start

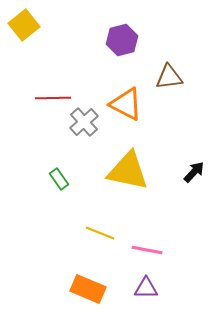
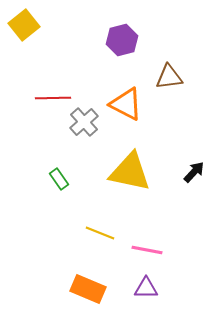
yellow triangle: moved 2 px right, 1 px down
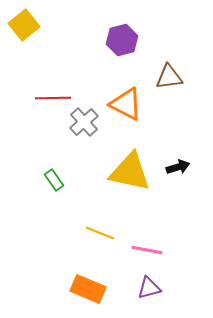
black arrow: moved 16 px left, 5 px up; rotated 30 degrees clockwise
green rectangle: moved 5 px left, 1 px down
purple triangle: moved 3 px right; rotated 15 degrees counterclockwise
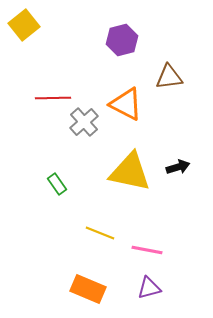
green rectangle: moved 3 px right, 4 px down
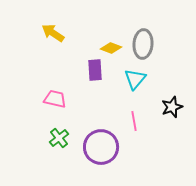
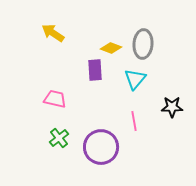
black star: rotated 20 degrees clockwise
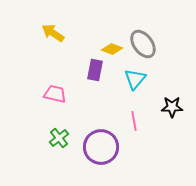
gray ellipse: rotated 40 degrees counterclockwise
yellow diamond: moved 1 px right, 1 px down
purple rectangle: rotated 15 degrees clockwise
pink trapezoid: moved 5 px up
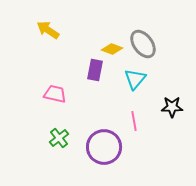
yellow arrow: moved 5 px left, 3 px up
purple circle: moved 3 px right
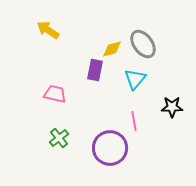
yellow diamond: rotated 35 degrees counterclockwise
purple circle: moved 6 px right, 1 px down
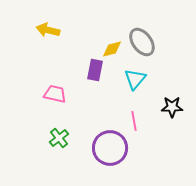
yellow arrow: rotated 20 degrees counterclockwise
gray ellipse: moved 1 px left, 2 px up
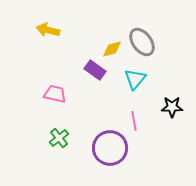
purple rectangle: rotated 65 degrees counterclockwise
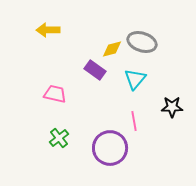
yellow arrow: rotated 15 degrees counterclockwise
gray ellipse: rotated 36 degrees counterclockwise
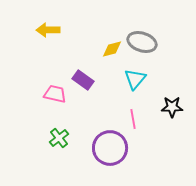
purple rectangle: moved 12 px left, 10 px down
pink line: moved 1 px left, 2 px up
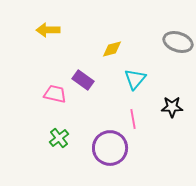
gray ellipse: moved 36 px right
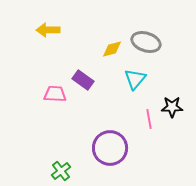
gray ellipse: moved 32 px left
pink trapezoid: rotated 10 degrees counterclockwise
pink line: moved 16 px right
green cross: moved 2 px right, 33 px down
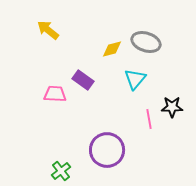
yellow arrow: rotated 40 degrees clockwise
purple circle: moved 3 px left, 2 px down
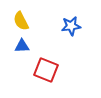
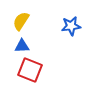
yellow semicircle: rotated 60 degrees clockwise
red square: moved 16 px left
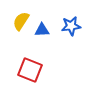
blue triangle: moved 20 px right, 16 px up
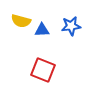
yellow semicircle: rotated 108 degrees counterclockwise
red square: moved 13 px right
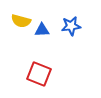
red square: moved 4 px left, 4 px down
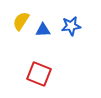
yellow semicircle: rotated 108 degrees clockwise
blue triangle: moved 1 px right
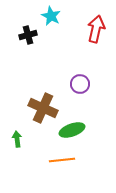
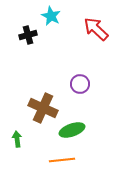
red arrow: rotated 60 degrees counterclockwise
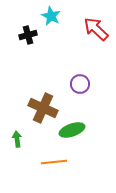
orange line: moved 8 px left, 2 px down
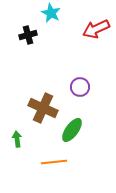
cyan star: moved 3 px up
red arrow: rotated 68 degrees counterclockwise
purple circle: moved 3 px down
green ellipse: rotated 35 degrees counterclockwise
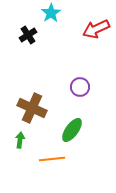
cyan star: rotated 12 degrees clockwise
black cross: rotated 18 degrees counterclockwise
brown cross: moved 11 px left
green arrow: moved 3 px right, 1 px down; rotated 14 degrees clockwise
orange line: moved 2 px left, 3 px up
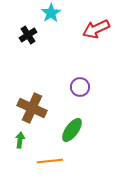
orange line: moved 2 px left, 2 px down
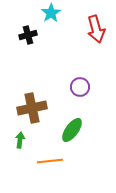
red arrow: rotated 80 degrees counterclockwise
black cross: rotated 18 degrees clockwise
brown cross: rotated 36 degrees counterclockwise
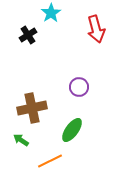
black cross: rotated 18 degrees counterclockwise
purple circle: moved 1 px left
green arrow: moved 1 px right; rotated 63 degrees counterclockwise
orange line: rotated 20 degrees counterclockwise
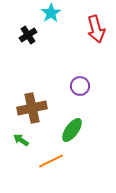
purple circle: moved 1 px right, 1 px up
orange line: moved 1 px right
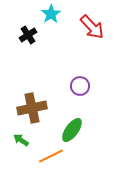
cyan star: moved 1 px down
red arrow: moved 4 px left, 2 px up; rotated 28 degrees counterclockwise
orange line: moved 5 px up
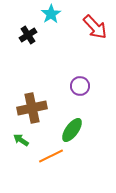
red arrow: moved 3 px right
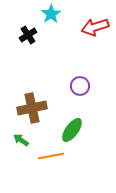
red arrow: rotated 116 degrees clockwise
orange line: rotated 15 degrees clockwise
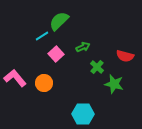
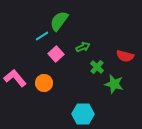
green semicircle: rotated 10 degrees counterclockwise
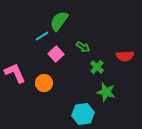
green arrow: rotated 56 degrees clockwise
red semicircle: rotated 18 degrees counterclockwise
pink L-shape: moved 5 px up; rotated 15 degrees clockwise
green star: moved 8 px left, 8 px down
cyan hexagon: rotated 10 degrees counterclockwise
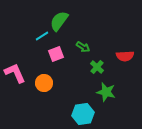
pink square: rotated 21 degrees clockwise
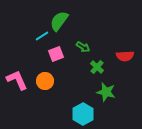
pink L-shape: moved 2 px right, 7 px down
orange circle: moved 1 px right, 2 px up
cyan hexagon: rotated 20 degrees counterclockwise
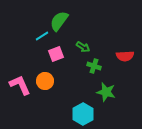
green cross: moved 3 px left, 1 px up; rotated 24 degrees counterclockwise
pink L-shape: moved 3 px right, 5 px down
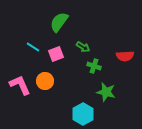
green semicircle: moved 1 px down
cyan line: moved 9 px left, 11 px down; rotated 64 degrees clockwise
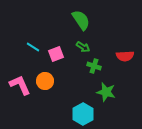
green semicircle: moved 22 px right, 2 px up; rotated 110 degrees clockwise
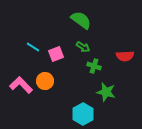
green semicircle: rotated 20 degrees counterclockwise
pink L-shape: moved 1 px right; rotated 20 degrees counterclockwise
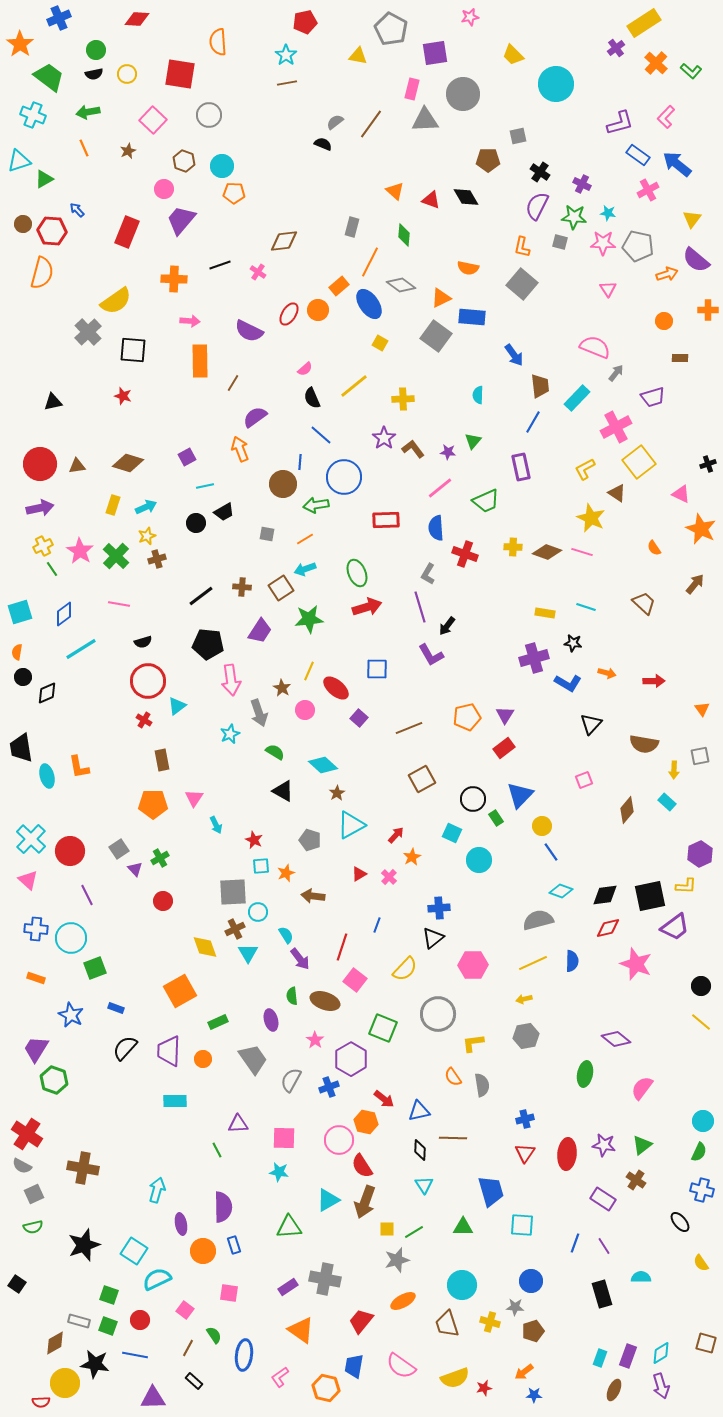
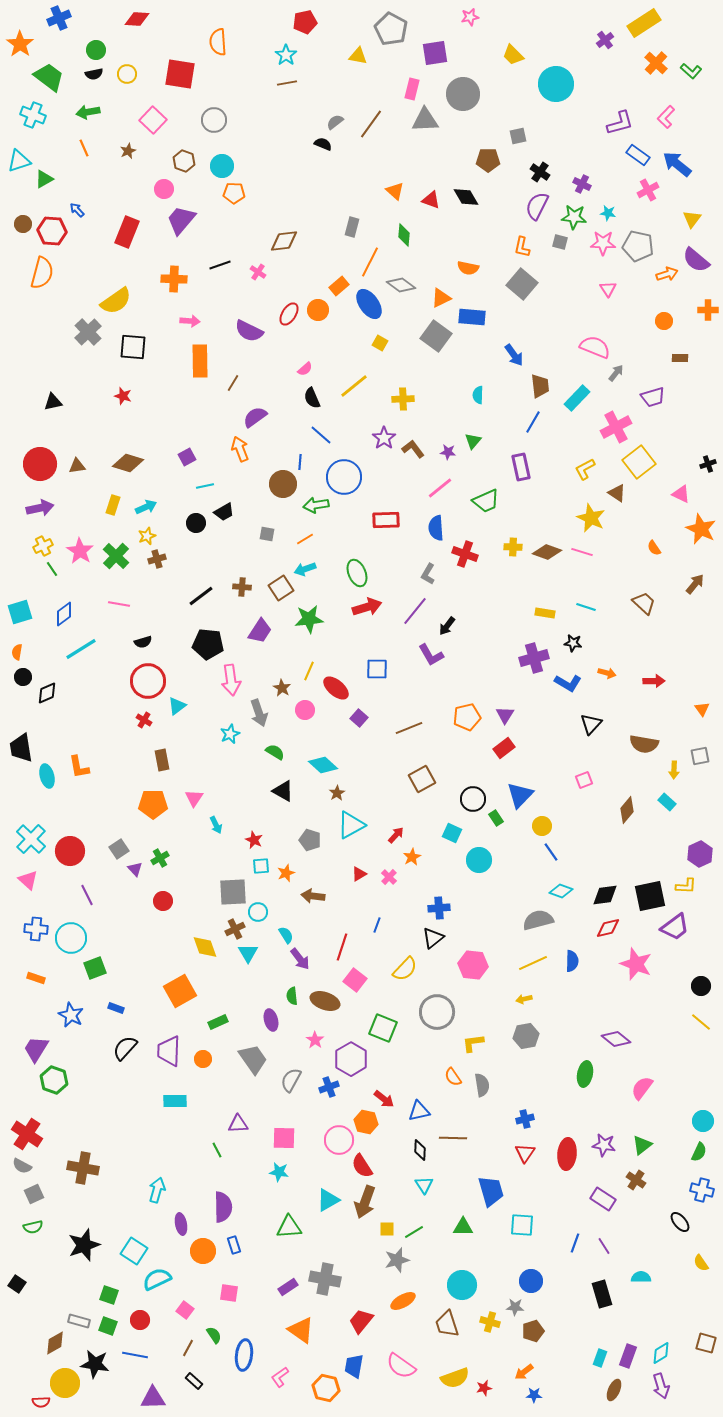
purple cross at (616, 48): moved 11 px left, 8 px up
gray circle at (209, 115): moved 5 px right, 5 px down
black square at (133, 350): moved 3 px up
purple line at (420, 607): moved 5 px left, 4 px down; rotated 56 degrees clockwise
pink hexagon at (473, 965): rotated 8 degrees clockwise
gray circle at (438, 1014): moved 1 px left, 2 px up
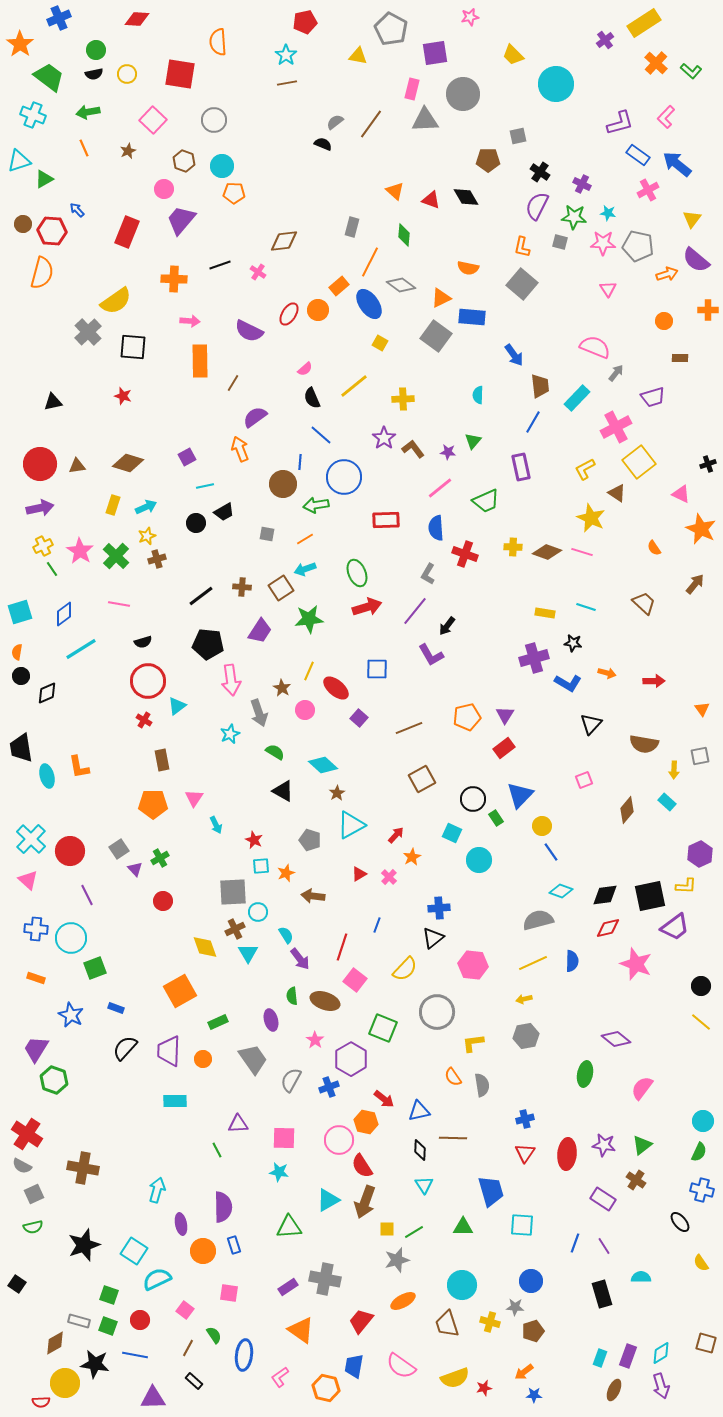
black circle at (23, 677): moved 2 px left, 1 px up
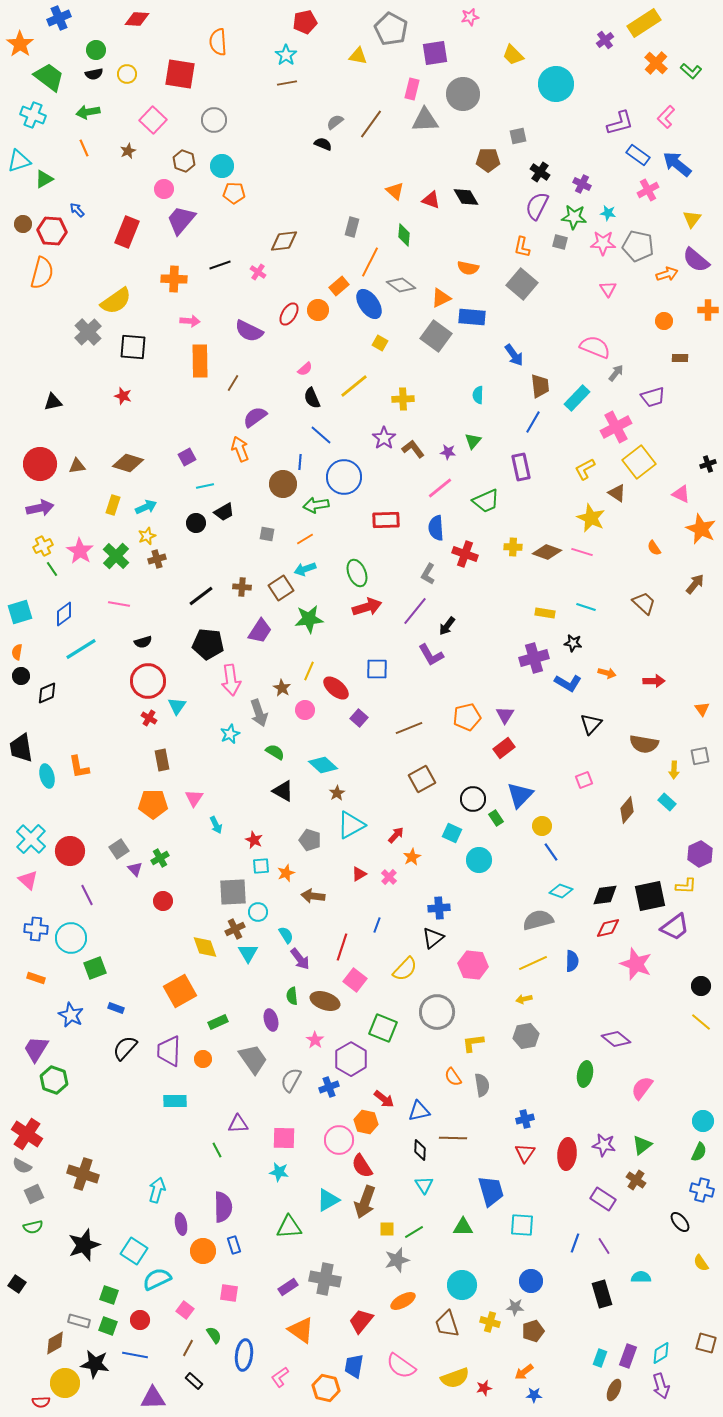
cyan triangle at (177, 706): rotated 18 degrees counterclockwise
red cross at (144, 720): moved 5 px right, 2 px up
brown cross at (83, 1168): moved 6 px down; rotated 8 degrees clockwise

end

Exercise | In the items above, copy word for word every line from the one with "cyan star: rotated 12 degrees clockwise" up to and including the one with "orange line: moved 2 px left, 2 px down". Leave out the pictures.

Final answer |
cyan star: rotated 12 degrees clockwise
black cross: rotated 18 degrees counterclockwise
brown cross: moved 11 px left
green arrow: moved 3 px right, 1 px down; rotated 14 degrees clockwise
orange line: moved 2 px left, 3 px up
orange line: moved 2 px left, 2 px down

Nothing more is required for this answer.